YOUR ASSIGNMENT
Across the records that follow, count each line holding "size", and write only the total.

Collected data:
--------

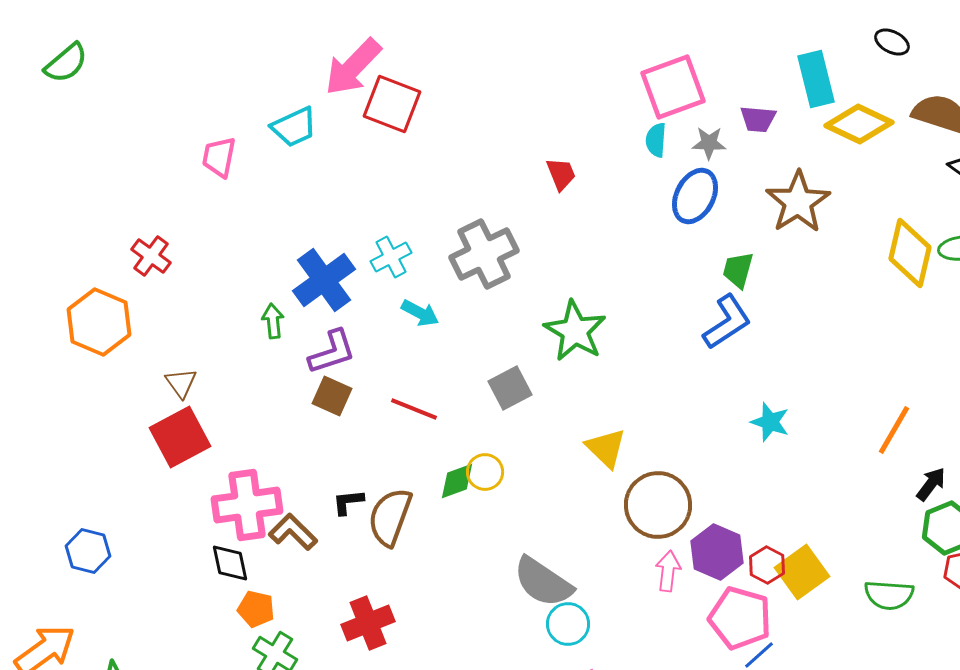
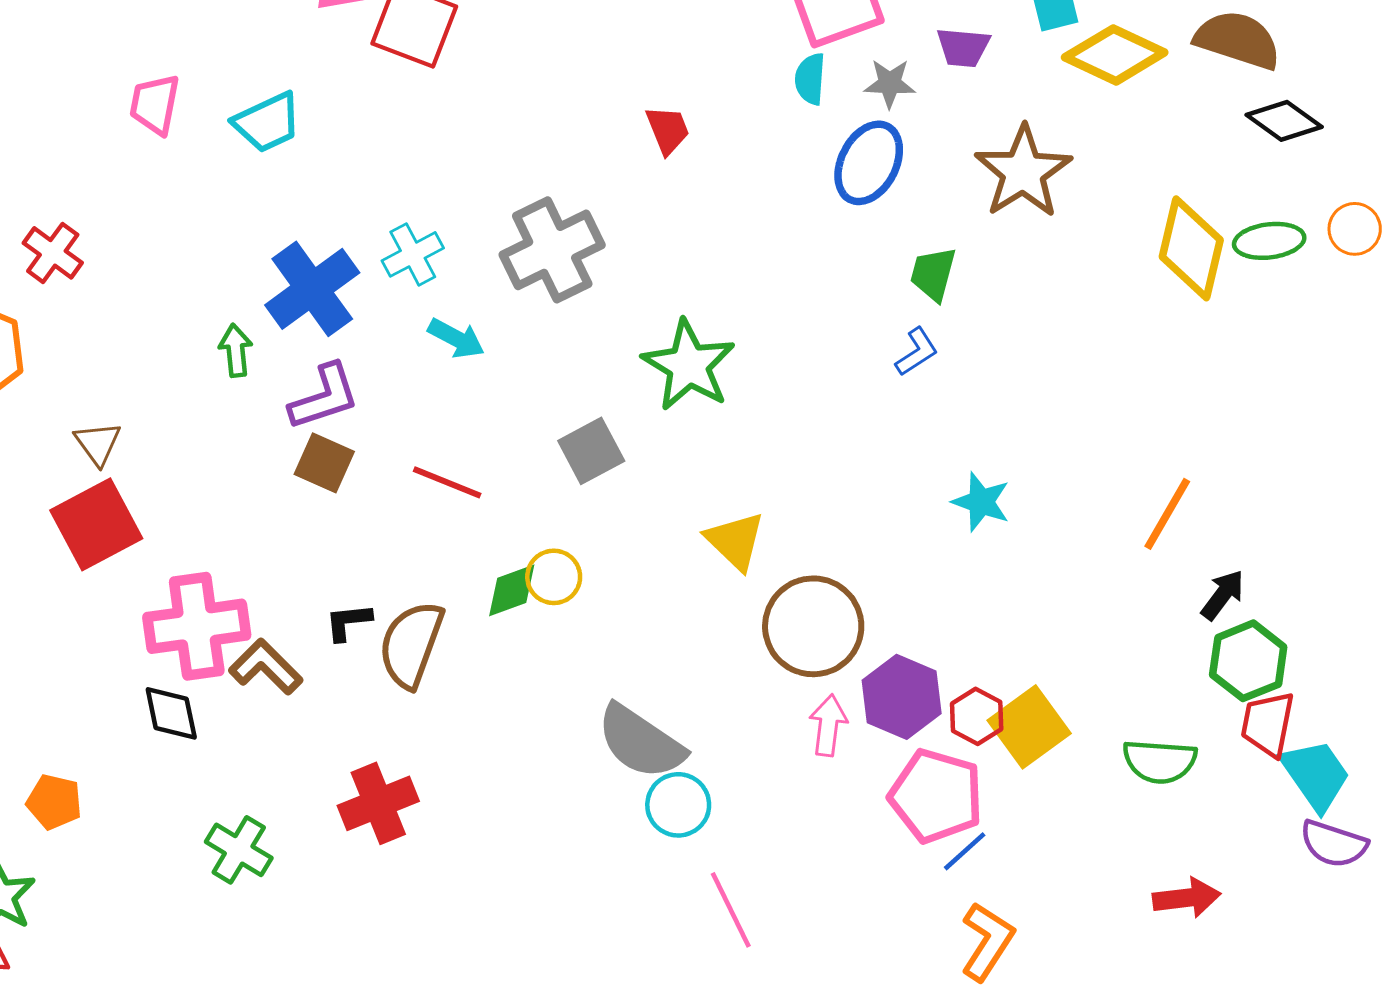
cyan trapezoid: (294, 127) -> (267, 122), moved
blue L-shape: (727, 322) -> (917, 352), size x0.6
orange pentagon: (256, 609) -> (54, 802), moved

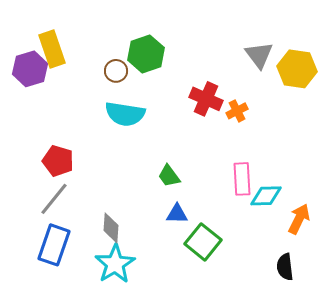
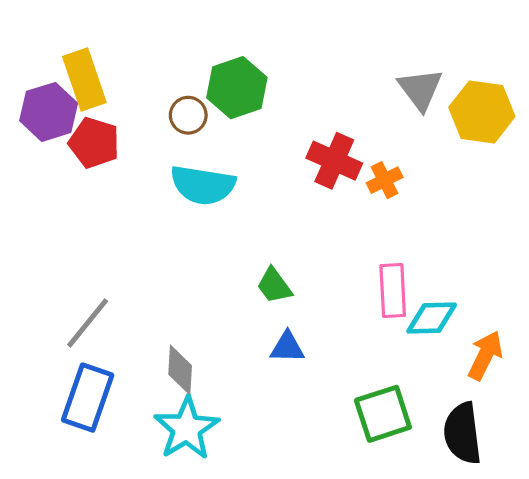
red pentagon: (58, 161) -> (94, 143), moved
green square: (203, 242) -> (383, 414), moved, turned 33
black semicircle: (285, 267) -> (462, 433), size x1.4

--------

ANSWER FOR THIS EXERCISE
2